## Written request
State how many of the lines below contain the string "kern". Give only the number.
## Begin Dataset records
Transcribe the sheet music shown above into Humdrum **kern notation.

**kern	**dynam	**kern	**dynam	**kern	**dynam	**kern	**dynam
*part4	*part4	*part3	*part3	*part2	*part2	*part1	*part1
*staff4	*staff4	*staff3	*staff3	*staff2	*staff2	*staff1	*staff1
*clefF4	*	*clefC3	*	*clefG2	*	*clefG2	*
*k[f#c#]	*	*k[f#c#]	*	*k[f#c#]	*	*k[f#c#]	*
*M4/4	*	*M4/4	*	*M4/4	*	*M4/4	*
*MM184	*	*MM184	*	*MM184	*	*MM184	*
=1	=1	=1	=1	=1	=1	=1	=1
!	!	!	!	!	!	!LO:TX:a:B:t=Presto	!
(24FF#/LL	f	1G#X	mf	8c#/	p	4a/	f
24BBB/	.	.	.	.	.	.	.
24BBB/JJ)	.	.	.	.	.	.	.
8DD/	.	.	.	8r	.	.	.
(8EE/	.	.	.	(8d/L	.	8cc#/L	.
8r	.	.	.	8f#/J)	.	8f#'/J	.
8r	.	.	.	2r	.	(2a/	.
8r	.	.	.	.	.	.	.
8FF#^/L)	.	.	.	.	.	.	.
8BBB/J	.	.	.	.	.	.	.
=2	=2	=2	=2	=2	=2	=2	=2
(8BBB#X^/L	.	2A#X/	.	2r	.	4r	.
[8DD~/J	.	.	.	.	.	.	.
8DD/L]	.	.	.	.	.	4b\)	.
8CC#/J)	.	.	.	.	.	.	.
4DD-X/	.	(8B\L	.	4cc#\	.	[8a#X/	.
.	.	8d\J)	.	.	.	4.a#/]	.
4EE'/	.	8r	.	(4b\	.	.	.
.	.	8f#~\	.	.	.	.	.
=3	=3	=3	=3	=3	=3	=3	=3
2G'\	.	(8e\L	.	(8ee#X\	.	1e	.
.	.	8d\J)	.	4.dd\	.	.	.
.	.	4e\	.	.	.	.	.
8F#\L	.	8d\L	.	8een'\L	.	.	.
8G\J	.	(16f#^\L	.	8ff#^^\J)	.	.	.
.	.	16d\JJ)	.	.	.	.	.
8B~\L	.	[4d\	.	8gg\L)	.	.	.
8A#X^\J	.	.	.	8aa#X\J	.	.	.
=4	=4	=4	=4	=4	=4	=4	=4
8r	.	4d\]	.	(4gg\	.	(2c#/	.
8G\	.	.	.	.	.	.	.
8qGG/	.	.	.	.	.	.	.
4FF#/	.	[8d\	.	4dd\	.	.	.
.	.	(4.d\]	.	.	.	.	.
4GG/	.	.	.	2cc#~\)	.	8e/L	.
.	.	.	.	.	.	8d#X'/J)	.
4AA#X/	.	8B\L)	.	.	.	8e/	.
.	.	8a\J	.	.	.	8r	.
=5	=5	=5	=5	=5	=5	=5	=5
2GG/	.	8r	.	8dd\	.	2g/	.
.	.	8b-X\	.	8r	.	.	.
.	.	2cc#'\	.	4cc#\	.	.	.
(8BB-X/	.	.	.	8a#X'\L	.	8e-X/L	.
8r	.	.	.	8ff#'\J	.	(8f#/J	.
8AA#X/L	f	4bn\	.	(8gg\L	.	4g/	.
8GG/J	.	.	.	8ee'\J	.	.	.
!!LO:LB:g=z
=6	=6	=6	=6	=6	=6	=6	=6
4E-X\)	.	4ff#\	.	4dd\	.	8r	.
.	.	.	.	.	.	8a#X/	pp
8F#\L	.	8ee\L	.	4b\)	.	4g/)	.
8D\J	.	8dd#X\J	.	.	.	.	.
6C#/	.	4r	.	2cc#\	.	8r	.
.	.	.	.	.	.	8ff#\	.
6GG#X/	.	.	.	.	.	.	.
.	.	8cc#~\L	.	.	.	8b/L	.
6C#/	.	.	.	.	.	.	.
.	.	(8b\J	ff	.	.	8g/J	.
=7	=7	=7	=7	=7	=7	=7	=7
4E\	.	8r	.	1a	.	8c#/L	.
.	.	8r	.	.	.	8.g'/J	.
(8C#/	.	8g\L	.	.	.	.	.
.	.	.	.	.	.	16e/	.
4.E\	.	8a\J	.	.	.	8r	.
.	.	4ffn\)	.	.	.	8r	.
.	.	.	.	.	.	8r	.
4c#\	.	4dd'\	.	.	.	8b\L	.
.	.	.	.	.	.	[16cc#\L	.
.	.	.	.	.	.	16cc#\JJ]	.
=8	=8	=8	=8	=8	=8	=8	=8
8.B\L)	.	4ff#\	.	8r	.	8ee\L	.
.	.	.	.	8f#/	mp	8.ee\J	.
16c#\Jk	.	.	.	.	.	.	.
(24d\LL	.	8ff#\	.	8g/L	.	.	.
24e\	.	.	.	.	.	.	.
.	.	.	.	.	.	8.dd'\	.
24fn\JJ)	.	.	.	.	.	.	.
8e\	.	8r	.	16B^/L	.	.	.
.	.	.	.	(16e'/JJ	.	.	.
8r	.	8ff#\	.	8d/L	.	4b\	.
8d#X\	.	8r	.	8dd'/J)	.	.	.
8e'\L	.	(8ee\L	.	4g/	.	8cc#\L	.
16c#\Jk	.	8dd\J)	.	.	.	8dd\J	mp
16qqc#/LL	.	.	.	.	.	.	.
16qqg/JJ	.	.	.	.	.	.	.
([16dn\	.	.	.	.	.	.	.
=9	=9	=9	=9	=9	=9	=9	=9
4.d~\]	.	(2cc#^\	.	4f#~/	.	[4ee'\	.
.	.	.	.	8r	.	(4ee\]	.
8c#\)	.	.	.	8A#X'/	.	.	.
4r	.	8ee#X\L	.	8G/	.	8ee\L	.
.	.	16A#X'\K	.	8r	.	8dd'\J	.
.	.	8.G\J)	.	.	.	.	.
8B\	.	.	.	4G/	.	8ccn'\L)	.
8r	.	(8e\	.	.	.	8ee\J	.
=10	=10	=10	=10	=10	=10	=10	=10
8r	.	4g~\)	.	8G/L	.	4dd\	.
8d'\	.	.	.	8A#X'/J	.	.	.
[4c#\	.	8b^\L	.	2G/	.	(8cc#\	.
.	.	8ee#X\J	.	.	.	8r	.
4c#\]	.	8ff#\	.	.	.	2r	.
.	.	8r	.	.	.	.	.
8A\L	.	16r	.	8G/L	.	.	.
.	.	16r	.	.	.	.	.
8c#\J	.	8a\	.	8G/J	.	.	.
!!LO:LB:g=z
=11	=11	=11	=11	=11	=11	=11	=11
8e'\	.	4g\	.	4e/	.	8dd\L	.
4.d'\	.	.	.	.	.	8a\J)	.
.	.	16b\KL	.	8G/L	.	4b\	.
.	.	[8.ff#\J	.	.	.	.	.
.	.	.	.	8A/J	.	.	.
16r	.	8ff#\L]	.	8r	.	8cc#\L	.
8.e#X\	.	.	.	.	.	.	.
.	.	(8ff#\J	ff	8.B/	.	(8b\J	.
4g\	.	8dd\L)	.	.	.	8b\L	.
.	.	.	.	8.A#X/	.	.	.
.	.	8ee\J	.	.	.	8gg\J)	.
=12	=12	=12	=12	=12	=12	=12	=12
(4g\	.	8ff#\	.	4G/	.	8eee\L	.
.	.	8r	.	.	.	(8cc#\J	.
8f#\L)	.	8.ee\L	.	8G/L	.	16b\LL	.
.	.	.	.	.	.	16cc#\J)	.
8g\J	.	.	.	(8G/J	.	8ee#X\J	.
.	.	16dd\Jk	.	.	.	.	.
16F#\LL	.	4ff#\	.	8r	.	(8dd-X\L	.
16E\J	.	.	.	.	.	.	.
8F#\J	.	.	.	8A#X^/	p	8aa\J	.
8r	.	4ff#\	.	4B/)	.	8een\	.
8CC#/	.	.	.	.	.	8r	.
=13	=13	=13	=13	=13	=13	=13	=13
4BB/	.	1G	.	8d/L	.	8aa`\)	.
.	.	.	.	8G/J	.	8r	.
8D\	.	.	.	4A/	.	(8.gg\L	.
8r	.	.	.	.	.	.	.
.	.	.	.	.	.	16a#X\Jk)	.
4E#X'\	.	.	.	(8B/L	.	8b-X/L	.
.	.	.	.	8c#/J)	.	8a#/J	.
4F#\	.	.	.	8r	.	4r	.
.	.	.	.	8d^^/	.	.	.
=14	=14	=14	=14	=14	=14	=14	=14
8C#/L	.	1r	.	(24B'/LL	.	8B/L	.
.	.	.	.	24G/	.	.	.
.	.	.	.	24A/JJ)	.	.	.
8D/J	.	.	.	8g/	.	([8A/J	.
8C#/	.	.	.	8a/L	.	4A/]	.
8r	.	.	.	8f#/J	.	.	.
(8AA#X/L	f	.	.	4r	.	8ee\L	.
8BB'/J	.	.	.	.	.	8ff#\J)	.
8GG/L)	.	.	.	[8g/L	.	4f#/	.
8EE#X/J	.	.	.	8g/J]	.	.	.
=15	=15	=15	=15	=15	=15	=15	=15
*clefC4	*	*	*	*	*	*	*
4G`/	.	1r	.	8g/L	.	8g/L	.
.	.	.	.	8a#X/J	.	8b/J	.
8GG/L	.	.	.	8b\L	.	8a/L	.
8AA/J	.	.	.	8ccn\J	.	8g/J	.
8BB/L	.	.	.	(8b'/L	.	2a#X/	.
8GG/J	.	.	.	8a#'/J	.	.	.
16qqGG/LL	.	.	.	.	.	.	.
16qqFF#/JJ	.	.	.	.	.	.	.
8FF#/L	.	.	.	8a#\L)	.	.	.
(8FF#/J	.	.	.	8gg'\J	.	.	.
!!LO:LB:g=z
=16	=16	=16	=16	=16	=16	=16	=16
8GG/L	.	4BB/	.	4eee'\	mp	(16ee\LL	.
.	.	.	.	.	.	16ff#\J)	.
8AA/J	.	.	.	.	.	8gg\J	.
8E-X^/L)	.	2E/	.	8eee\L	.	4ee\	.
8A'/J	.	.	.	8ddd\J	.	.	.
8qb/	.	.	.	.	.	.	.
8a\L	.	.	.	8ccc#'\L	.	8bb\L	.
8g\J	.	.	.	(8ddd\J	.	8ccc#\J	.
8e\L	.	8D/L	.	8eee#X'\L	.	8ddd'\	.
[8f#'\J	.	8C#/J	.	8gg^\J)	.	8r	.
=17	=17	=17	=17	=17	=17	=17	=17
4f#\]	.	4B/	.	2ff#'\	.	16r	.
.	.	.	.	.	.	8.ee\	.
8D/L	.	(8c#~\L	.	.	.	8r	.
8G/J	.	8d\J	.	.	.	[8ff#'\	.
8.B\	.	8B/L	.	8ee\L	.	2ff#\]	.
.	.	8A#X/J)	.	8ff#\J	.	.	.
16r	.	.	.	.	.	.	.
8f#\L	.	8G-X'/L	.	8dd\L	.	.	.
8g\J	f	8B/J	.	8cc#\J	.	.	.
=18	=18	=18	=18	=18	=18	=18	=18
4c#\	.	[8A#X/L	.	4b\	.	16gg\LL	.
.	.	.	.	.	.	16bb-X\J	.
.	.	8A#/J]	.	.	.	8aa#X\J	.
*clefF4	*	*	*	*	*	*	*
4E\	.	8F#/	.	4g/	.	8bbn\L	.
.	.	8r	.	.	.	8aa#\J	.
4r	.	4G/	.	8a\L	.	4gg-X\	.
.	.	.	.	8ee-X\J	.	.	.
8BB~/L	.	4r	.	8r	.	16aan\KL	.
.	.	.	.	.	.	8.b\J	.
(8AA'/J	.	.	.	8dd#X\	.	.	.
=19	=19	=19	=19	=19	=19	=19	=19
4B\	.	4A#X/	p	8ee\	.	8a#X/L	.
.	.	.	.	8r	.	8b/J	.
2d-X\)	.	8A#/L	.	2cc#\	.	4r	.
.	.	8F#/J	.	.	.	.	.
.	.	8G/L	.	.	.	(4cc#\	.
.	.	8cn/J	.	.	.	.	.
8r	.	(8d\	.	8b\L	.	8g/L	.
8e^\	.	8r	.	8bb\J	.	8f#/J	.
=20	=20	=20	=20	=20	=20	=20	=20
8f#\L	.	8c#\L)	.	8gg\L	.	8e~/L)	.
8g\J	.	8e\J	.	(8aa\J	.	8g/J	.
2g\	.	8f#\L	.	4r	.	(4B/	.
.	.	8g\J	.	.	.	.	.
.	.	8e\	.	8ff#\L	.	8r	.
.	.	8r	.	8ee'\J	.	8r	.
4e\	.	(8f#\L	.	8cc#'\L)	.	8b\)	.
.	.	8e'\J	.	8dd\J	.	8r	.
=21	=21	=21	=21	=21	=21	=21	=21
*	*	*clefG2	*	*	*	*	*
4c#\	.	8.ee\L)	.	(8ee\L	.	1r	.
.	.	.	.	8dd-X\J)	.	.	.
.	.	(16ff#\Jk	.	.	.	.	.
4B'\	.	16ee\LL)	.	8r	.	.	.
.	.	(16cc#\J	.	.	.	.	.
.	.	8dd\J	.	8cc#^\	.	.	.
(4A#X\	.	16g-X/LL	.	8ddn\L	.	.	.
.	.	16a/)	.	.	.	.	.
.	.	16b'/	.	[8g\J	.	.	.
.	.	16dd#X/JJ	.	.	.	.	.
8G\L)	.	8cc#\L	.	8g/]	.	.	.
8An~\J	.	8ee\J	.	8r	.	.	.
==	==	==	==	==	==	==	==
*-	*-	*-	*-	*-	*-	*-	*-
## End Dataset records
## Answer for the task
2